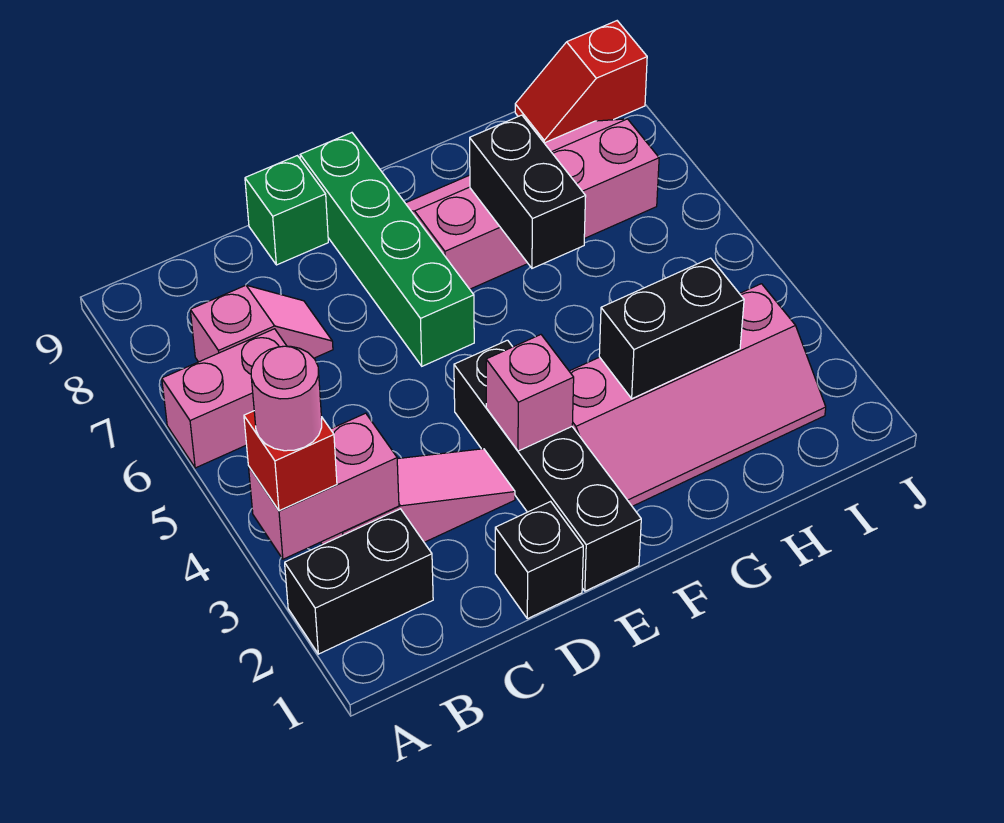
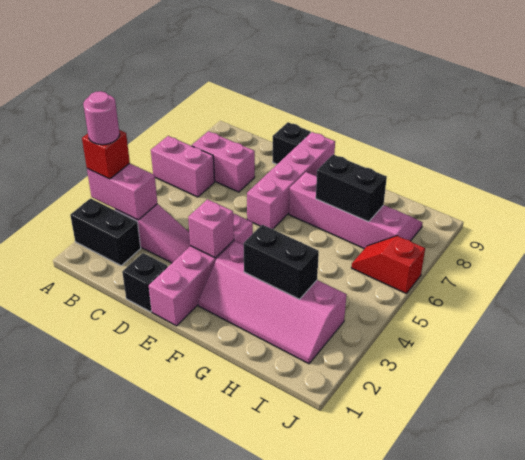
pink slope B7:C7 level 1 top B -> pink brick B7:C7 level 1
green brick D9 level 1 -> black brick D9 level 1
black brick E1:E4 level 1 -> pink brick E1:E4 level 1
green brick E6:E9 level 1 -> pink brick E6:E9 level 1
black brick G6:G7 level 2 -> black brick G7:H7 level 2
red slope I9:J9 level 1 top J -> red slope I6:J6 level 1 top J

═══

Return an exact copy of the data above, apart from any pictures.

ANSWER SPACE
pink slope B7:C7 level 1 top B -> pink brick B7:C7 level 1
green brick D9 level 1 -> black brick D9 level 1
black brick E1:E4 level 1 -> pink brick E1:E4 level 1
green brick E6:E9 level 1 -> pink brick E6:E9 level 1
black brick G6:G7 level 2 -> black brick G7:H7 level 2
red slope I9:J9 level 1 top J -> red slope I6:J6 level 1 top J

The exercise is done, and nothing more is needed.